(Scene difference descriptions)
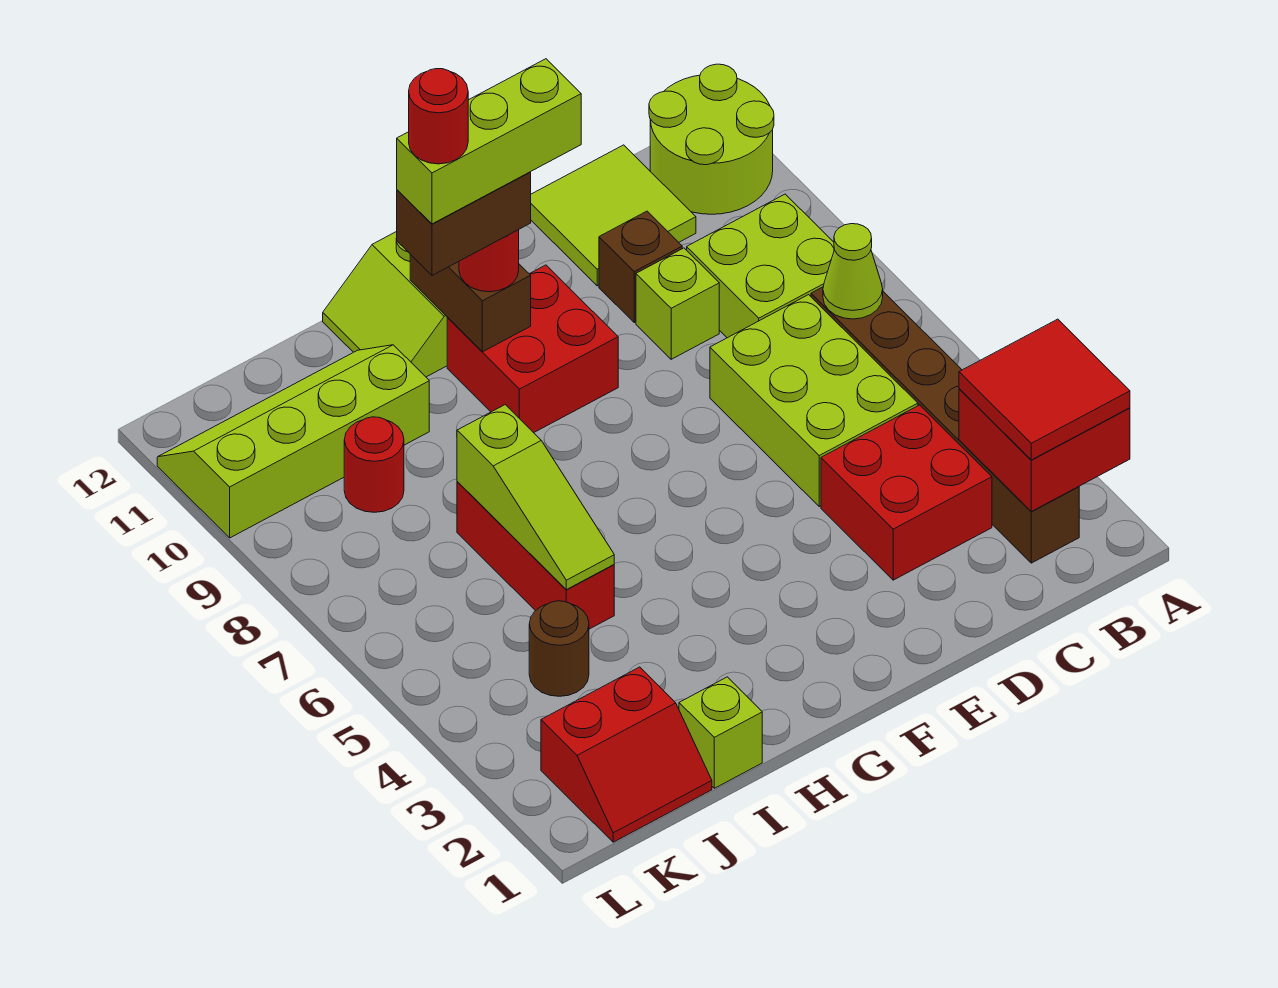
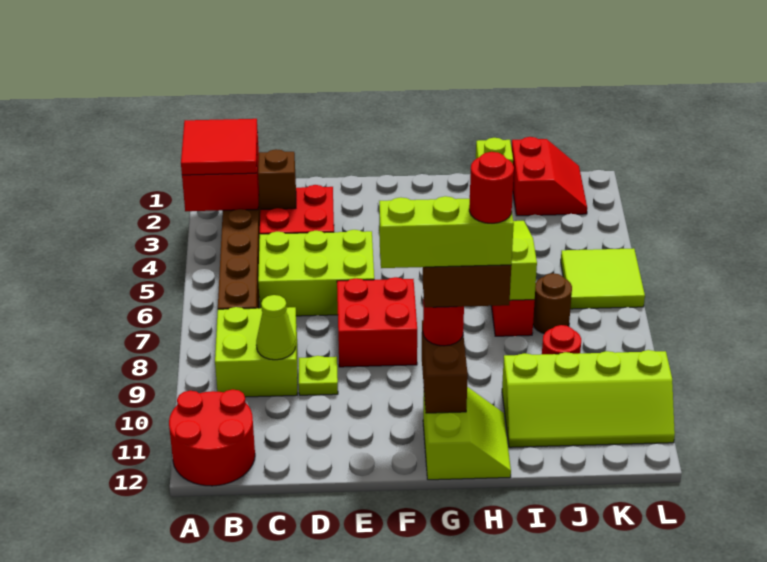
lime round brick A11:B12 level 1 -> red round brick A11:B12 level 1
lime cone B7 level 2 -> lime cone C9 level 2
lime brick C5:D7 level 1 -> lime brick C5:E6 level 1
lime tile C11:D12 level 1 -> lime tile K5:L6 level 1
lime brick D9 level 1 -> lime plate D9 level 1
brown brick D10 level 1 -> brown brick C3 level 2
red brick F9:G10 level 1 -> red brick E7:F8 level 1
red slope J1:K2 level 1 top 2 -> red slope J1:K2 level 1 top J
brown round brick J4 level 1 -> brown round brick J7 level 1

### Exercise directions:
Each line of the data above must be repeated exactly, images excluded.

### Your solution:
lime round brick A11:B12 level 1 -> red round brick A11:B12 level 1
lime cone B7 level 2 -> lime cone C9 level 2
lime brick C5:D7 level 1 -> lime brick C5:E6 level 1
lime tile C11:D12 level 1 -> lime tile K5:L6 level 1
lime brick D9 level 1 -> lime plate D9 level 1
brown brick D10 level 1 -> brown brick C3 level 2
red brick F9:G10 level 1 -> red brick E7:F8 level 1
red slope J1:K2 level 1 top 2 -> red slope J1:K2 level 1 top J
brown round brick J4 level 1 -> brown round brick J7 level 1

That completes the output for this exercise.